EXERCISE AIM:
Without the pictures, return each record as it appears.

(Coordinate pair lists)
★ ★ ★ ★ ★ ★ ★

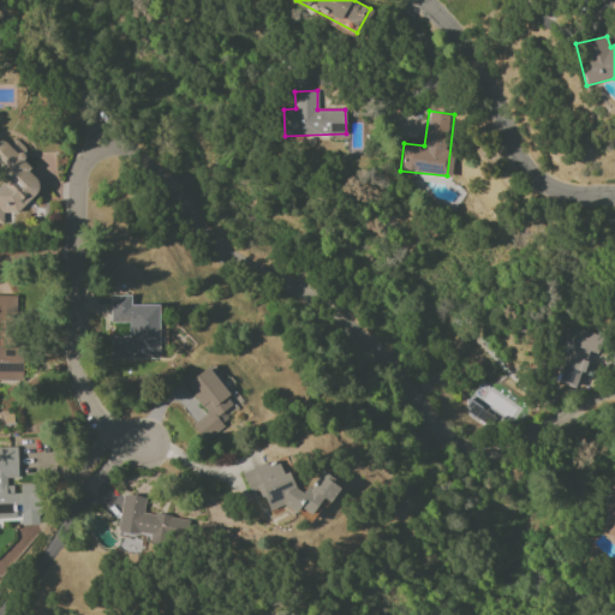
[(0,224),(3,225),(3,213),(28,213),(29,143),(0,142),(0,224)]
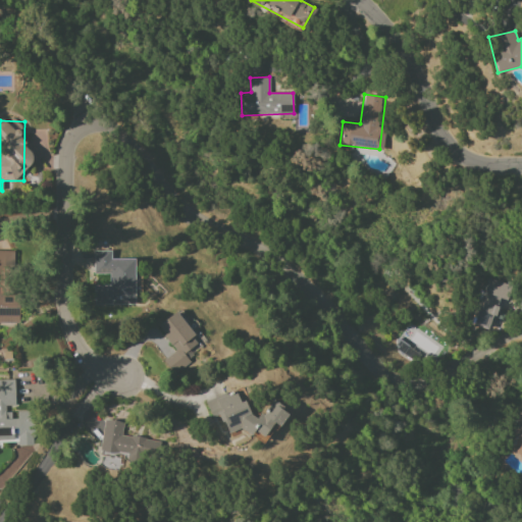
[(0,323),(18,323),(18,301),(4,300),(4,289),(0,288),(0,275),(13,276),(13,251),(0,250),(0,323)]
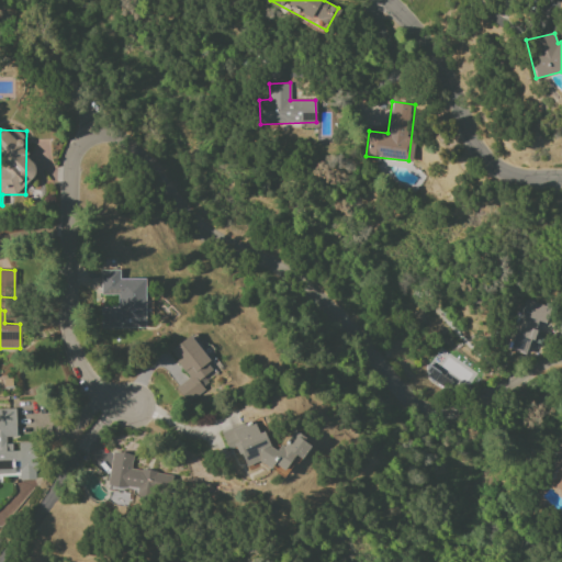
[(145,327),(145,279),(120,279),(119,270),(100,270),(100,295),(117,294),(117,307),(101,307),(101,328),(145,327)]
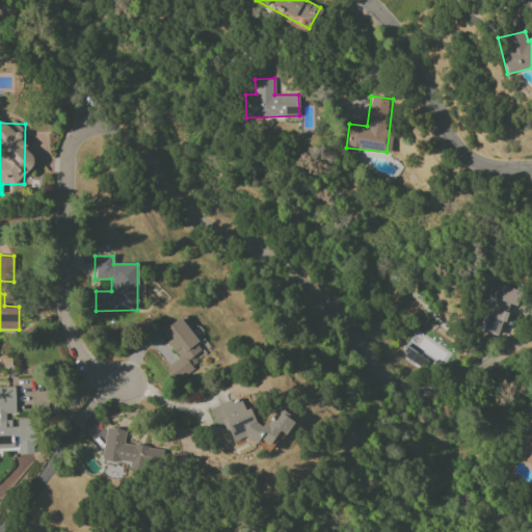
[(480,329),(500,337),(508,313),(514,314),(522,293),(497,284),(480,329)]
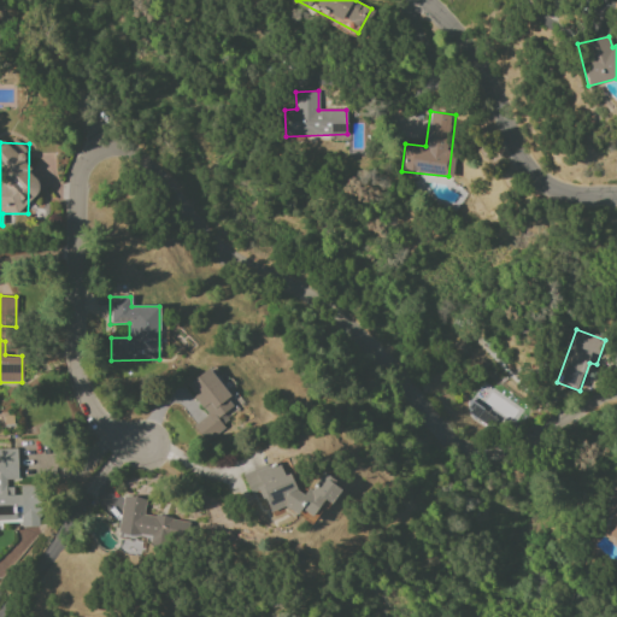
[(186,386),(207,415),(194,424),(205,439),(240,412),(207,369),(186,386)]
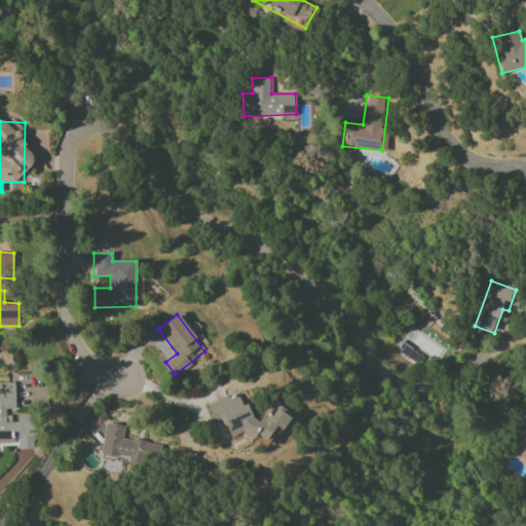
[(446,350),(413,326),(398,348),(429,372),(446,350)]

★ ★ ★ ★ ★ ★ ★

SOLUTION FOR THIS TASK:
[(0,224),(3,225),(3,213),(28,213),(29,143),(0,142),(0,224)]
[(0,323),(18,323),(18,301),(4,300),(4,289),(0,288),(0,275),(13,276),(13,251),(0,250),(0,323)]
[(145,327),(145,279),(120,279),(119,270),(100,270),(100,295),(117,294),(117,307),(101,307),(101,328),(145,327)]
[(480,329),(500,337),(508,313),(514,314),(522,293),(497,284),(480,329)]
[(186,386),(207,415),(194,424),(205,439),(240,412),(207,369),(186,386)]
[(446,350),(413,326),(398,348),(429,372),(446,350)]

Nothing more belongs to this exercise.